## Supplied data:
§ §

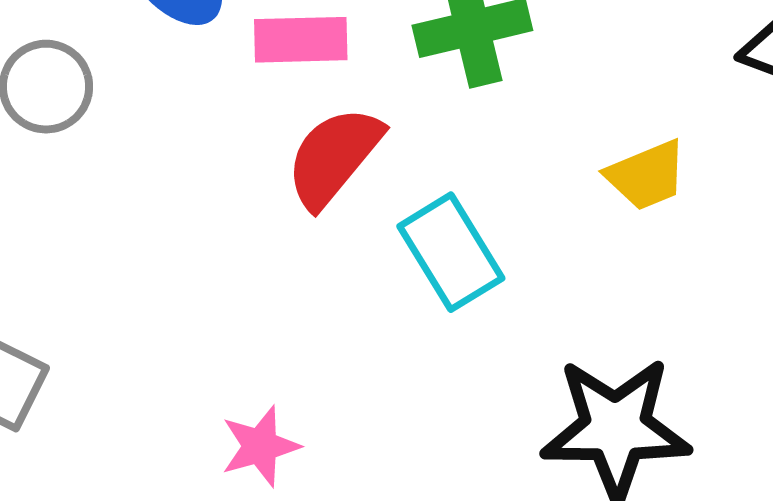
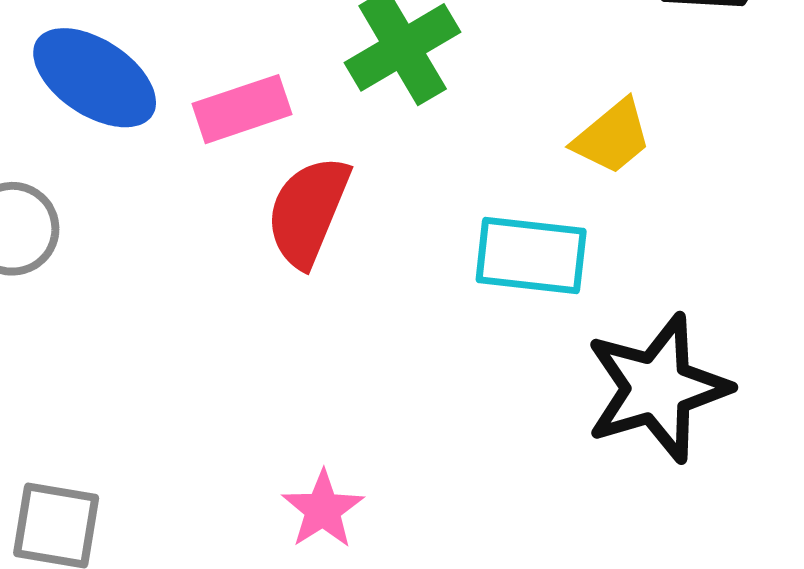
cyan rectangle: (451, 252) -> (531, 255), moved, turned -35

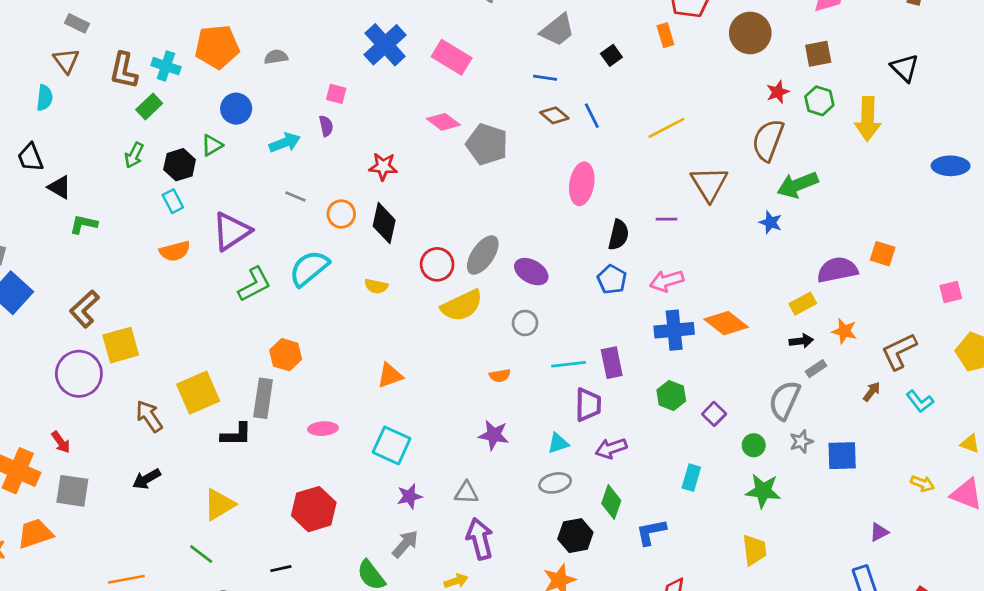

§ §

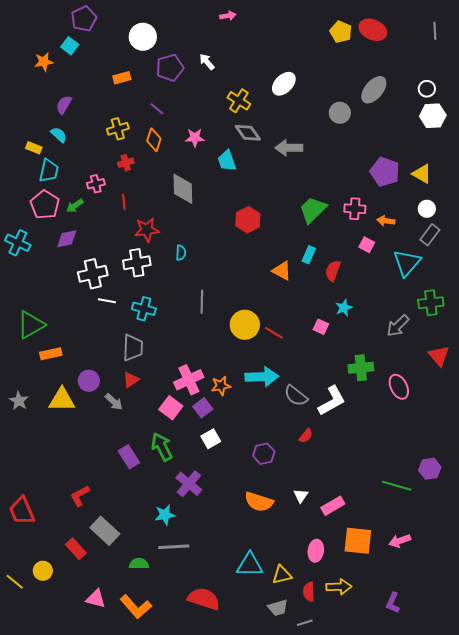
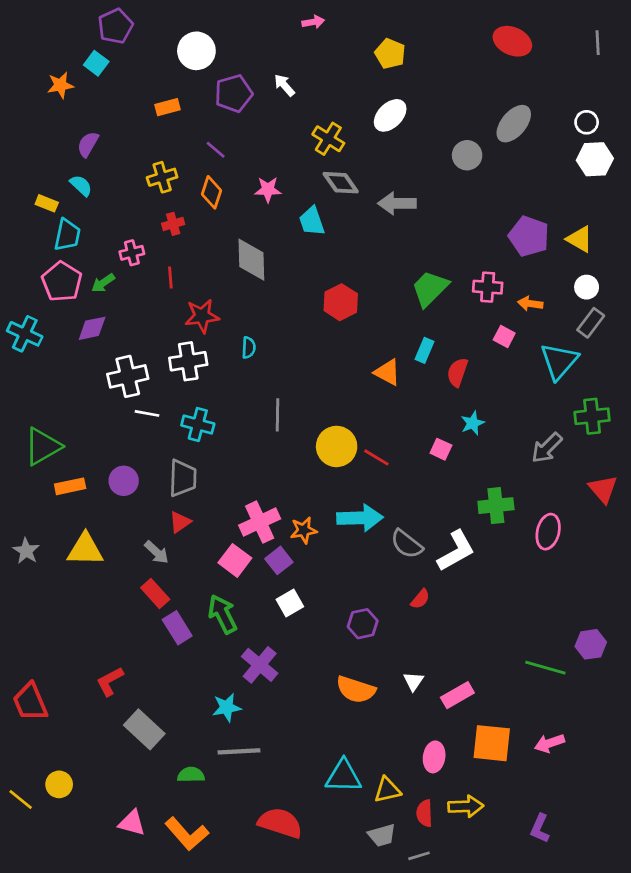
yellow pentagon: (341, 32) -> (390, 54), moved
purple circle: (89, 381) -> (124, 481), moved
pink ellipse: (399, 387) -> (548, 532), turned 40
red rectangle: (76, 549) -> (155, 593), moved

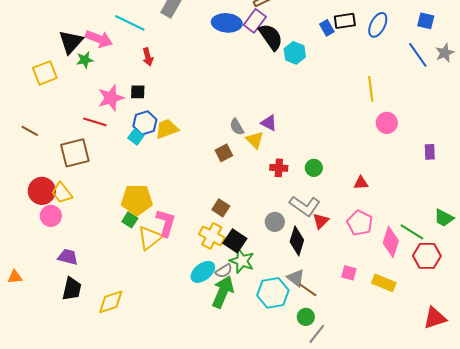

§ §

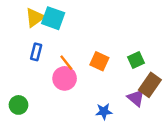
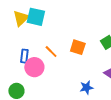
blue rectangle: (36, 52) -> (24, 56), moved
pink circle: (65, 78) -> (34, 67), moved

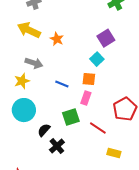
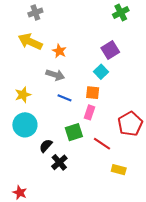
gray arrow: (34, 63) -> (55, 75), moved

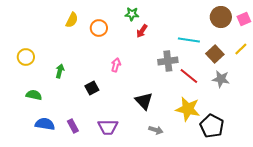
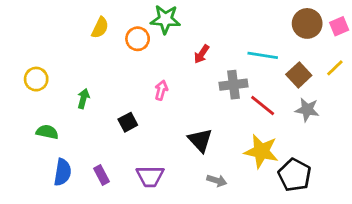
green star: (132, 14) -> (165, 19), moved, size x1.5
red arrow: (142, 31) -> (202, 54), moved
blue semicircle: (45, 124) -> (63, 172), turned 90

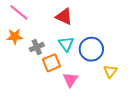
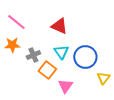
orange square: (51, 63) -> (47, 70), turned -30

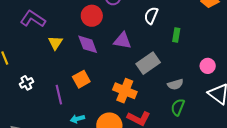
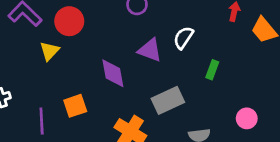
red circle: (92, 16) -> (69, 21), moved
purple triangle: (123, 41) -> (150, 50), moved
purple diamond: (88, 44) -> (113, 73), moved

§ §

## Work request:
Once you find the line with "yellow pentagon: (341, 32)" in the entries above, output it and each line after it up to and including the line with "red rectangle: (76, 549) -> (155, 593), moved", and nothing else.

## Result of this task:
yellow pentagon: (341, 32) -> (390, 54), moved
purple circle: (89, 381) -> (124, 481), moved
pink ellipse: (399, 387) -> (548, 532), turned 40
red rectangle: (76, 549) -> (155, 593), moved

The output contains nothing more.